◆ WHAT YOU ARE ASKED TO DO
What you return should match the data word for word, minus the images.

◆ Recorded data
────────────────
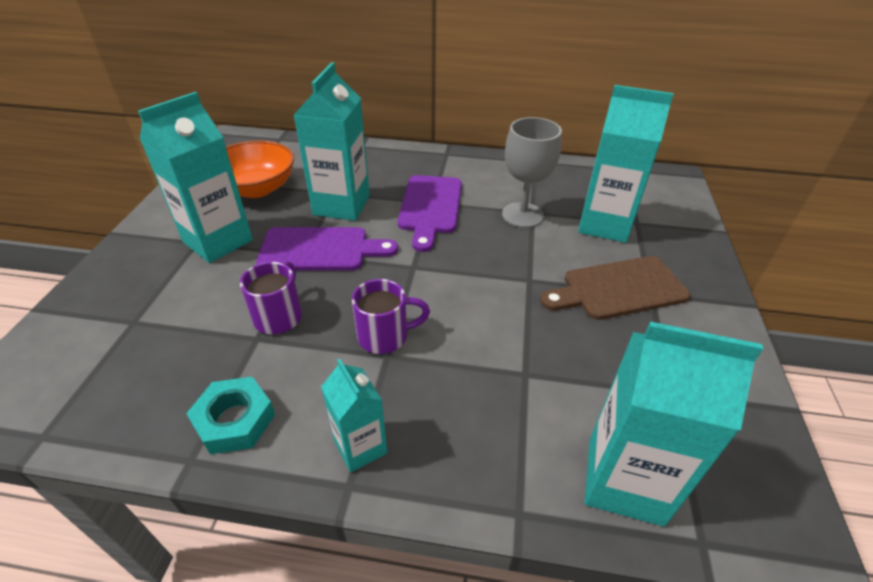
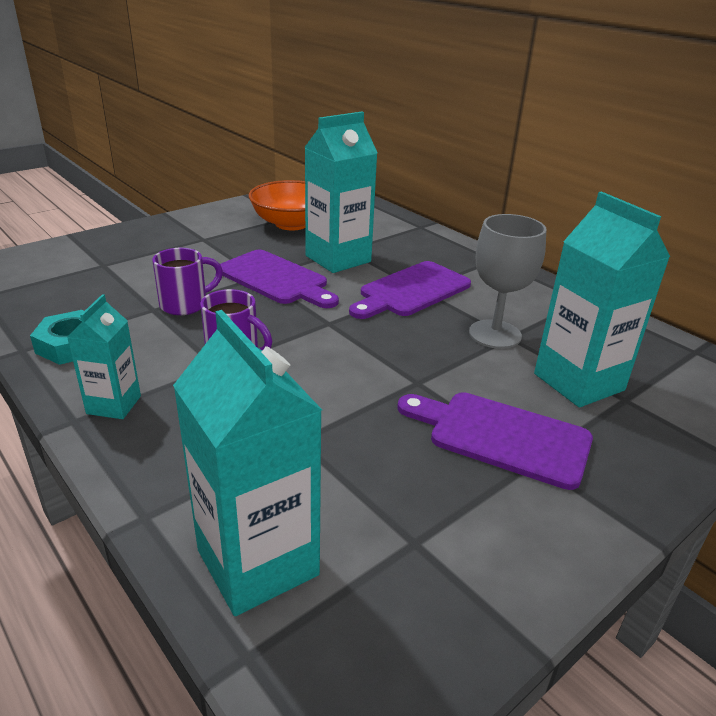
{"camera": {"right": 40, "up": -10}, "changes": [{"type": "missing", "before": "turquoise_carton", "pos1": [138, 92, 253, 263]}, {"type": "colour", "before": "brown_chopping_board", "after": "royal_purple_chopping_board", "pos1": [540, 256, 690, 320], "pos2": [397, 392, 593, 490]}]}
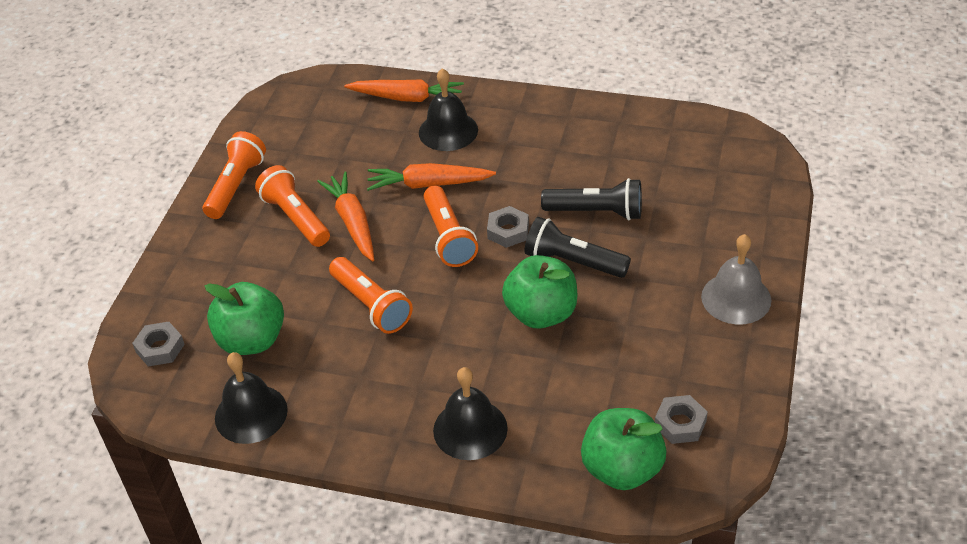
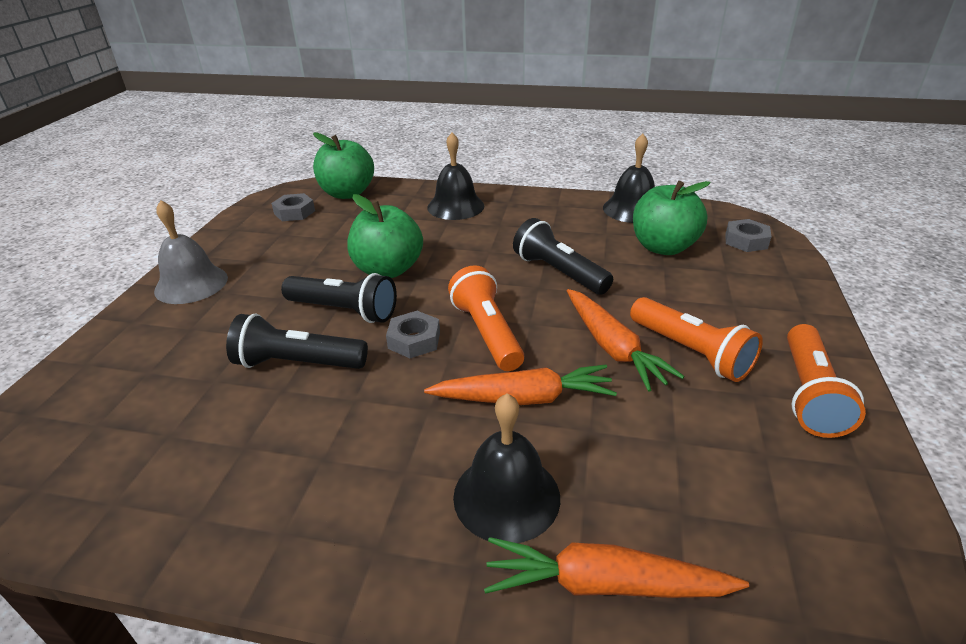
{"camera": {"right": 175, "up": -10}, "changes": [{"type": "colour", "before": "orange_torch", "after": "black_torch", "pos1": [329, 257, 413, 334], "pos2": [513, 218, 613, 295]}]}
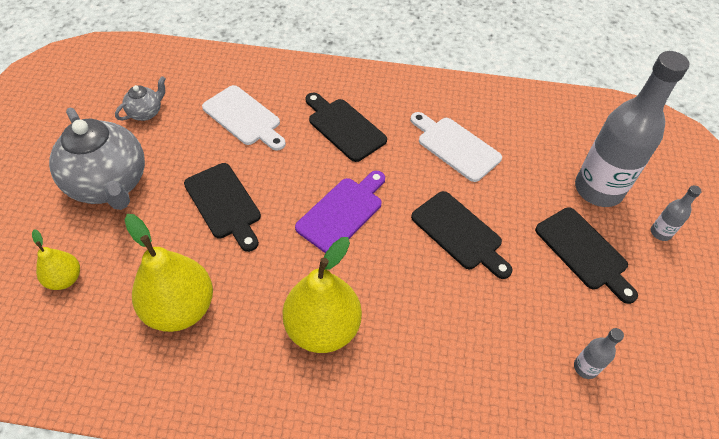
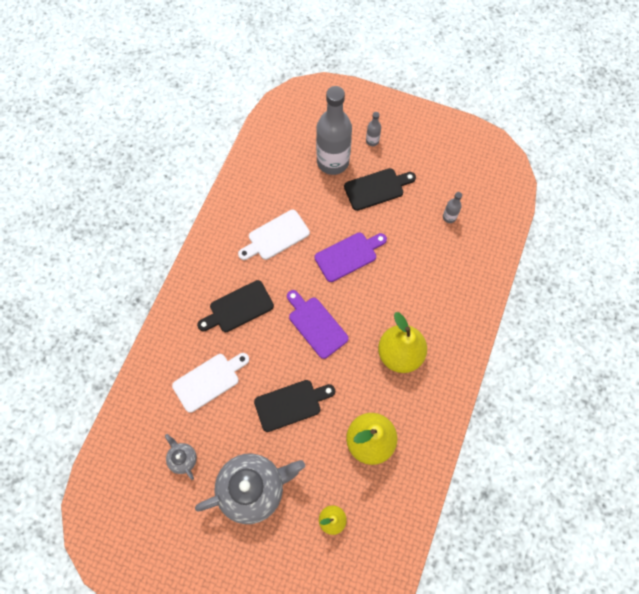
{"camera": {"right": -75, "up": 15}, "changes": [{"type": "colour", "before": "black_chopping_board", "after": "royal_purple_chopping_board", "pos1": [411, 191, 512, 279], "pos2": [315, 232, 387, 282]}]}
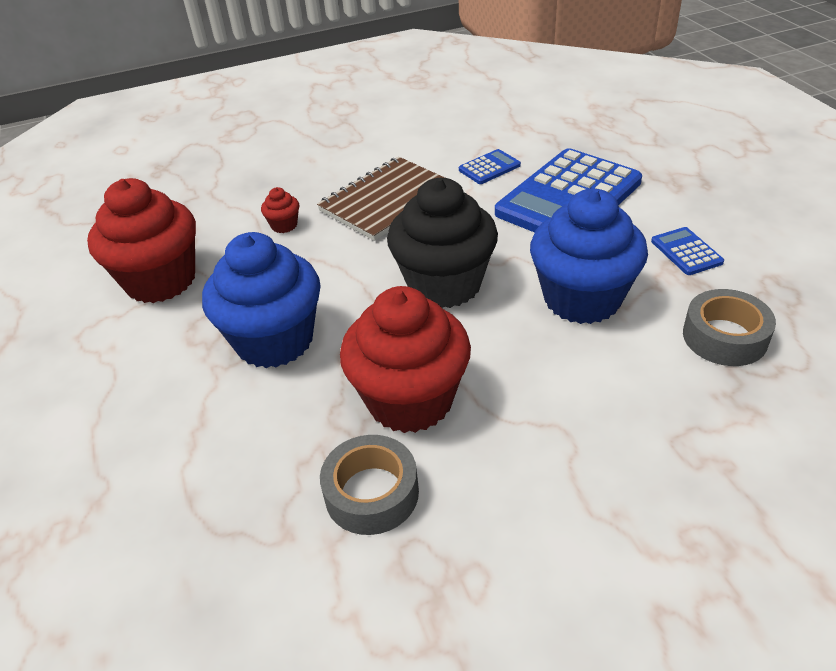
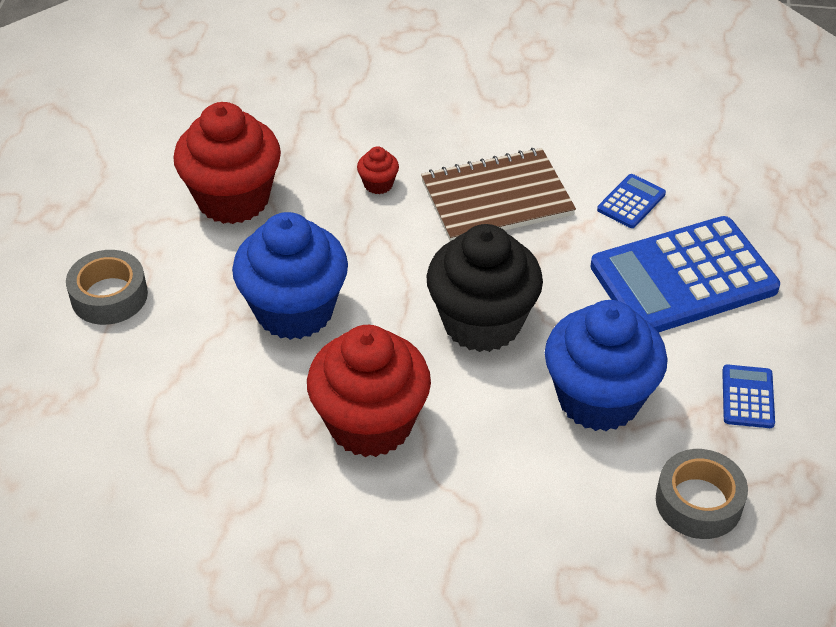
{"camera": {"right": 25, "up": 5}, "changes": [{"type": "relocated", "before": "gray_sticky_tape", "pos1": [320, 435, 419, 535], "pos2": [66, 250, 148, 325]}, {"type": "spun", "before": "blue_calculator", "pos1": [459, 149, 521, 184], "pos2": [597, 174, 666, 228], "turn": -45}]}
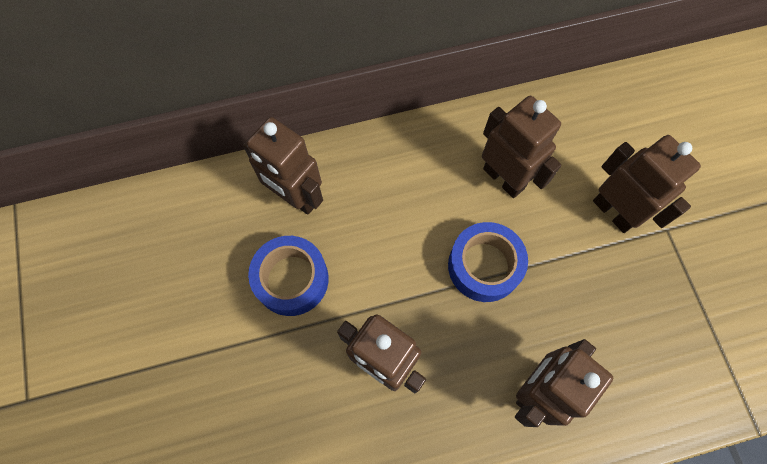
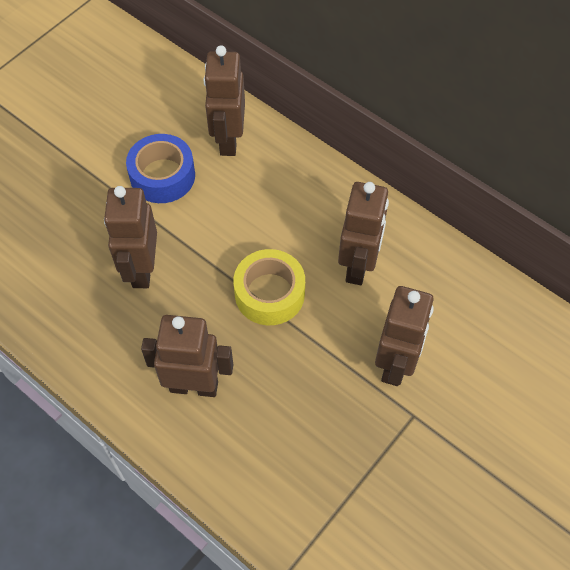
{"camera": {"right": 55, "up": -10}, "changes": [{"type": "colour", "before": "blue_sticky_tape", "after": "golden_sticky_tape", "pos1": [448, 222, 528, 302], "pos2": [234, 249, 305, 325]}]}
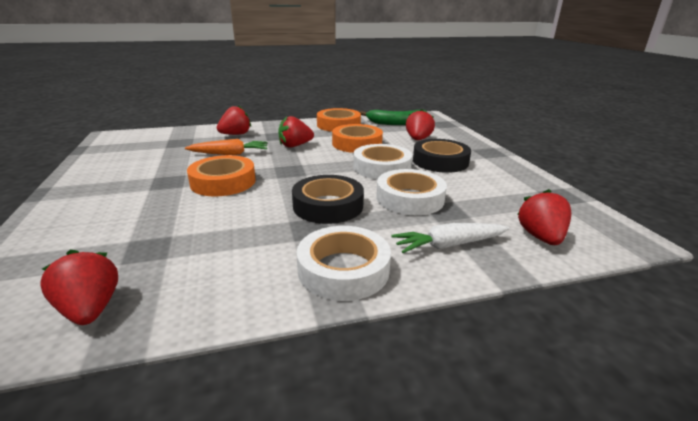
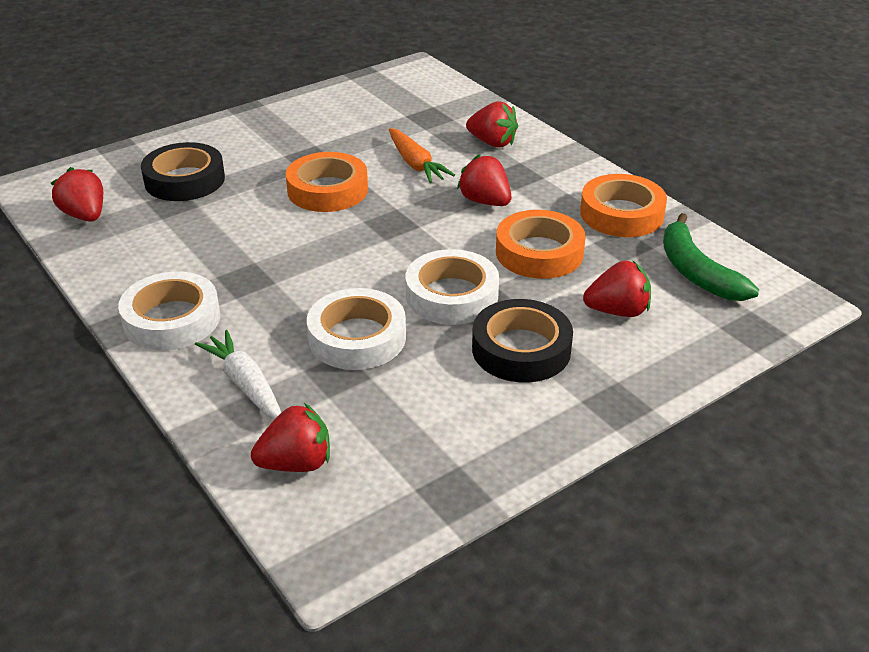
{"camera": {"right": 70, "up": 10}, "changes": [{"type": "relocated", "before": "black_sticky_tape", "pos1": [292, 175, 364, 224], "pos2": [141, 142, 225, 201]}, {"type": "spun", "before": "crimson_strawberry", "pos1": [40, 250, 118, 325], "pos2": [51, 167, 103, 222], "turn": -75}]}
────────────────
◆ RESULT OF THE TASK
{"camera": {"right": 40, "up": -10}, "changes": [{"type": "missing", "before": "turquoise_carton", "pos1": [138, 92, 253, 263]}, {"type": "colour", "before": "brown_chopping_board", "after": "royal_purple_chopping_board", "pos1": [540, 256, 690, 320], "pos2": [397, 392, 593, 490]}]}
{"camera": {"right": 175, "up": -10}, "changes": [{"type": "colour", "before": "orange_torch", "after": "black_torch", "pos1": [329, 257, 413, 334], "pos2": [513, 218, 613, 295]}]}
{"camera": {"right": -75, "up": 15}, "changes": [{"type": "colour", "before": "black_chopping_board", "after": "royal_purple_chopping_board", "pos1": [411, 191, 512, 279], "pos2": [315, 232, 387, 282]}]}
{"camera": {"right": 25, "up": 5}, "changes": [{"type": "relocated", "before": "gray_sticky_tape", "pos1": [320, 435, 419, 535], "pos2": [66, 250, 148, 325]}, {"type": "spun", "before": "blue_calculator", "pos1": [459, 149, 521, 184], "pos2": [597, 174, 666, 228], "turn": -45}]}
{"camera": {"right": 55, "up": -10}, "changes": [{"type": "colour", "before": "blue_sticky_tape", "after": "golden_sticky_tape", "pos1": [448, 222, 528, 302], "pos2": [234, 249, 305, 325]}]}
{"camera": {"right": 70, "up": 10}, "changes": [{"type": "relocated", "before": "black_sticky_tape", "pos1": [292, 175, 364, 224], "pos2": [141, 142, 225, 201]}, {"type": "spun", "before": "crimson_strawberry", "pos1": [40, 250, 118, 325], "pos2": [51, 167, 103, 222], "turn": -75}]}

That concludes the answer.